### [Directions for this task]
For the records below, give the number of lines where the string "calculator" occurs. Include nothing else.

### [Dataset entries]

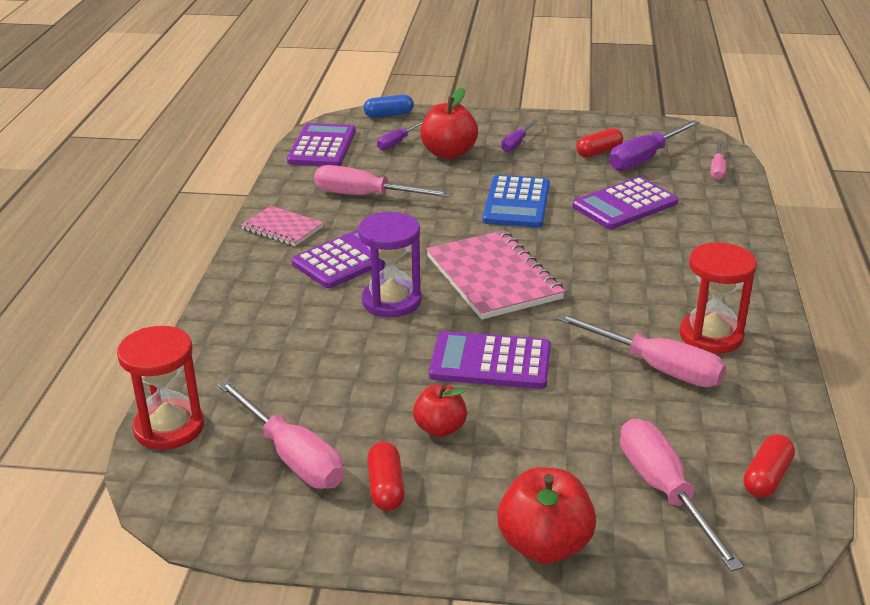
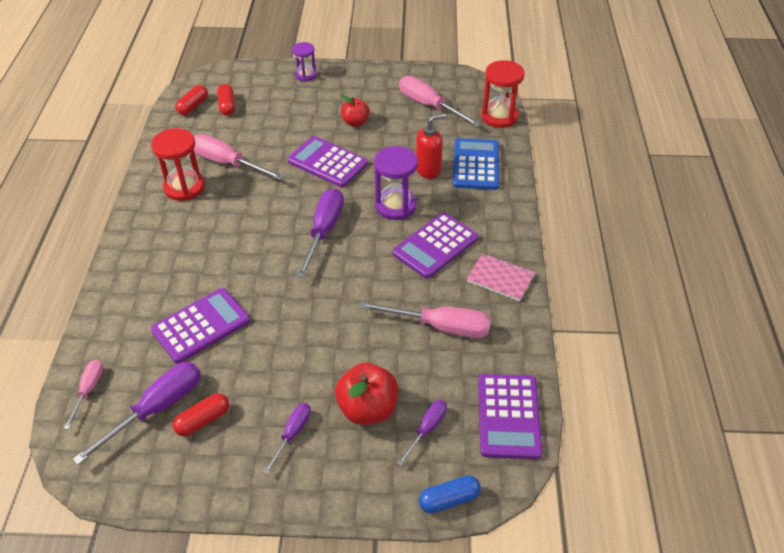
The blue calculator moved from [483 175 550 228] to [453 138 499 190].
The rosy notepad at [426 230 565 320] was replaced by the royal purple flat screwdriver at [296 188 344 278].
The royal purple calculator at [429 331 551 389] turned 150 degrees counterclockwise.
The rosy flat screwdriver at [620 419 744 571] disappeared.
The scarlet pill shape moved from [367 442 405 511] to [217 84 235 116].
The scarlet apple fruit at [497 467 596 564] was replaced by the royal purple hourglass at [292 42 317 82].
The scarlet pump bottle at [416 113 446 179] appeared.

### [Response area]
2